**Work to complete:**
Below are records; from the line containing "Q2: PNP (B FILT, C" through the very last line, output each line exactly. No pictures.

[Revision comparison data]
--------------------
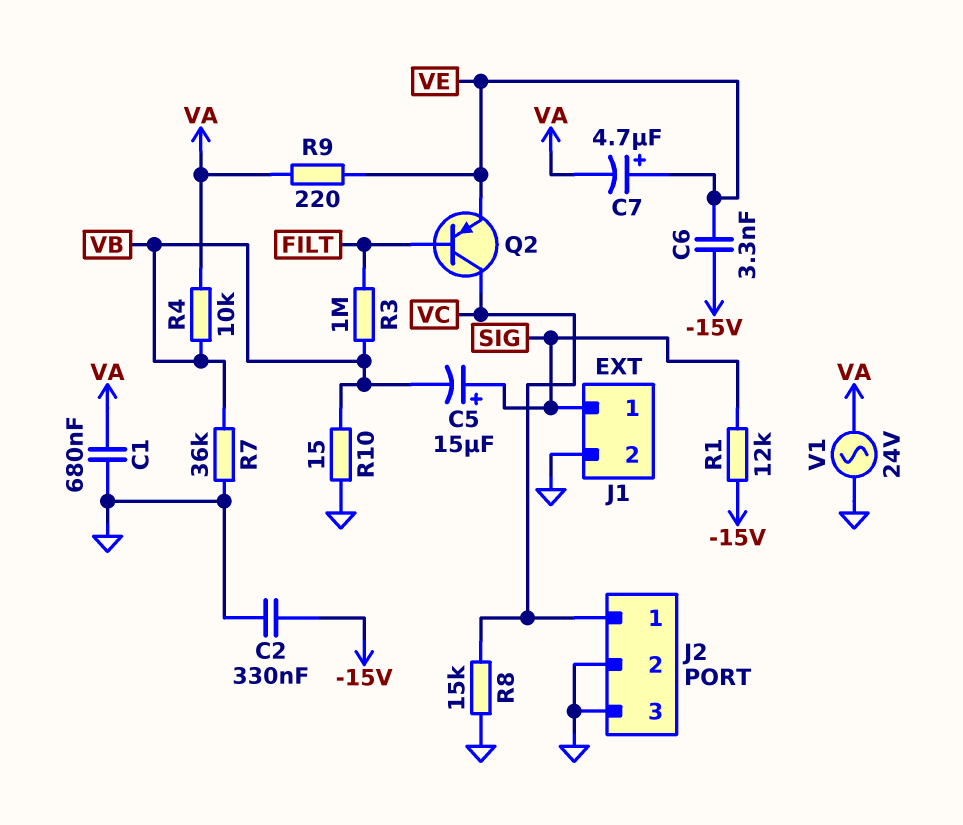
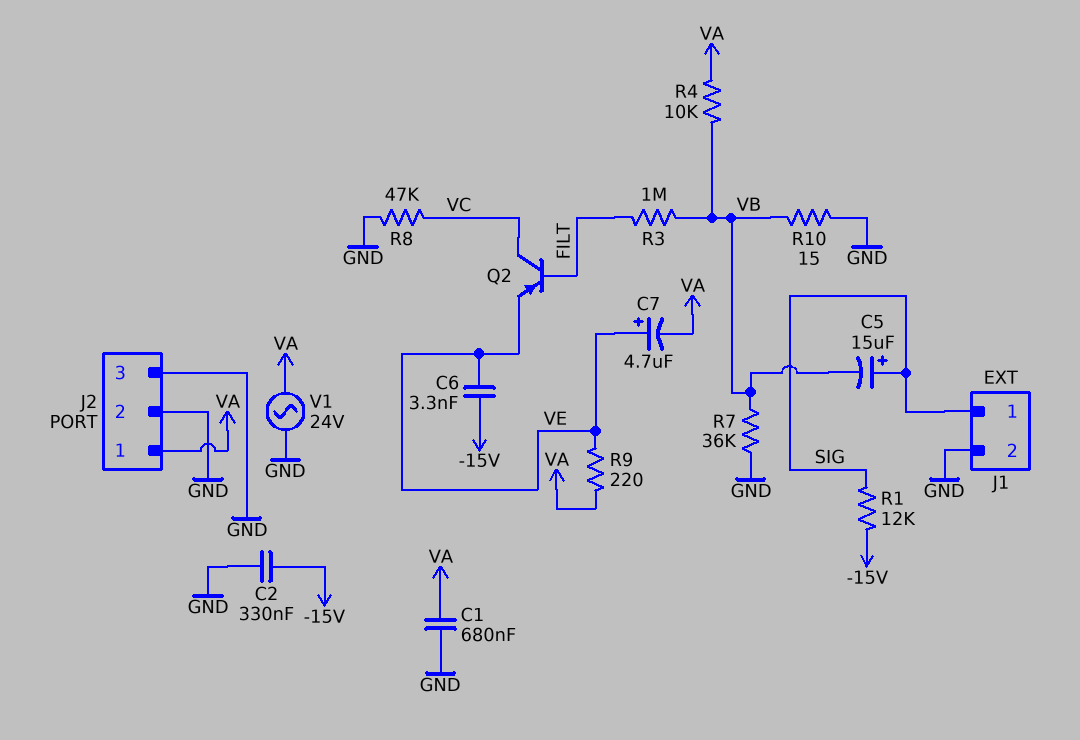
J2 pin 1: VC -> VA
R8: 15k (GND, VC) -> 47k (GND, VC)

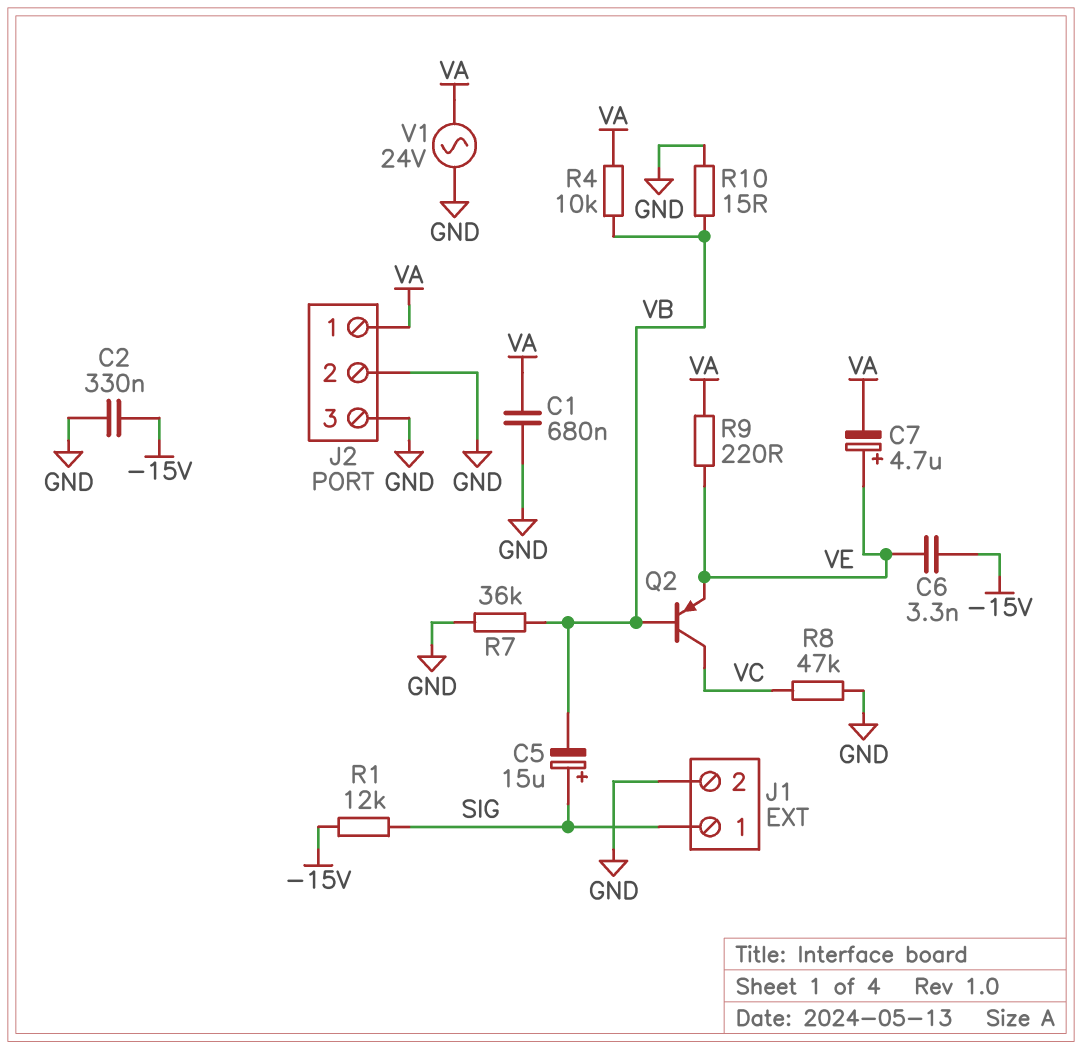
Q2: PNP (B FILT, C VC, E VE) -> PNP (B VB, C VC, E VE)
R3: 1M (FILT, VB) -> none

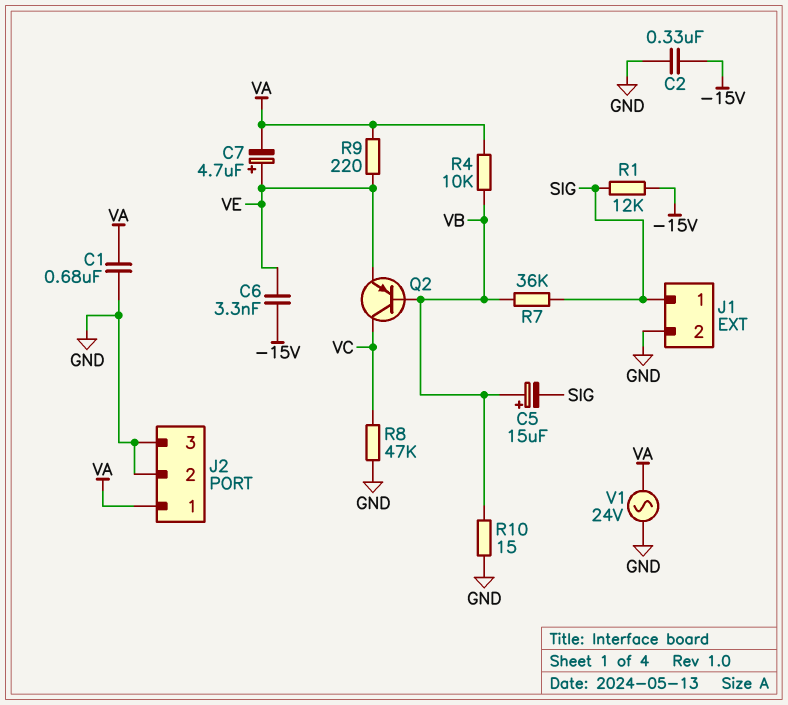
C5: 15uF (plus SIG, minus VB) -> 15uF (plus VB, minus SIG)
R7: 36k (GND, VB) -> 36k (SIG, VB)

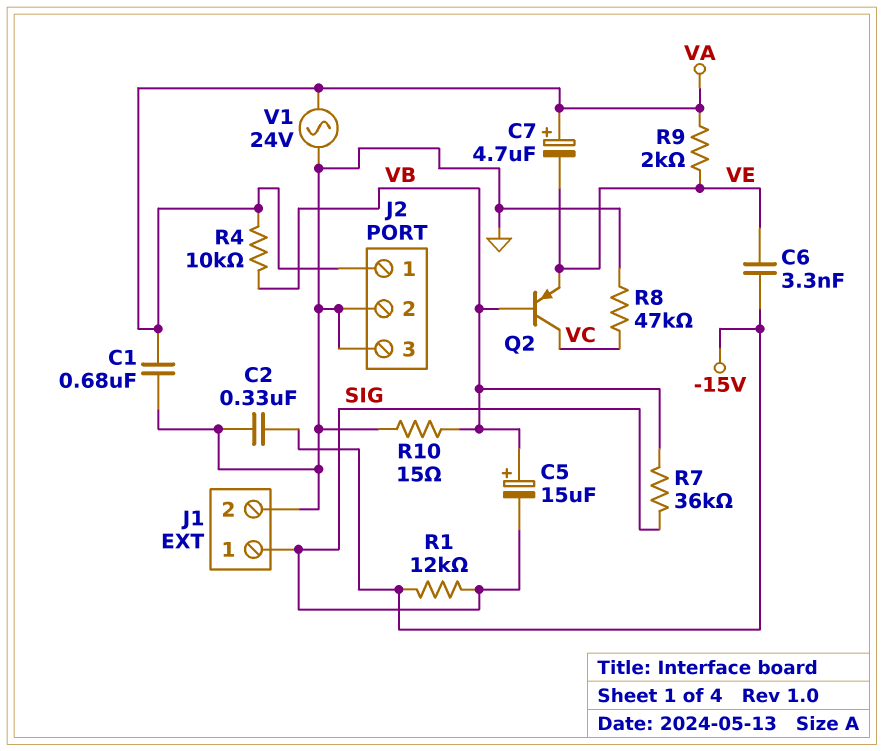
C7: 4.7uF (plus VE, minus VA) -> 4.7uF (plus VA, minus VE)
R9: 220 (VA, VE) -> 2k (VA, VE)

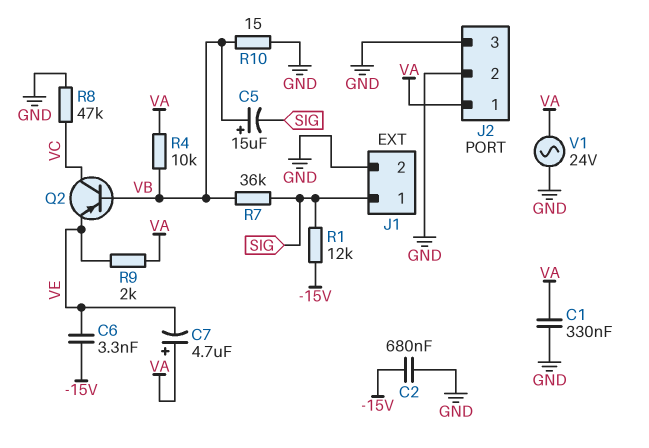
C1: 680nF (GND, VA) -> 330nF (GND, VA)
C2: 330nF (-15V, GND) -> 680nF (-15V, GND)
--------------------
**Expected answer:**
Q2: PNP (B FILT, C VC, E VE) -> PNP (B VB, C VC, E VE)
R3: 1M (FILT, VB) -> none

C5: 15uF (plus SIG, minus VB) -> 15uF (plus VB, minus SIG)
R7: 36k (GND, VB) -> 36k (SIG, VB)

C7: 4.7uF (plus VE, minus VA) -> 4.7uF (plus VA, minus VE)
R9: 220 (VA, VE) -> 2k (VA, VE)

C1: 680nF (GND, VA) -> 330nF (GND, VA)
C2: 330nF (-15V, GND) -> 680nF (-15V, GND)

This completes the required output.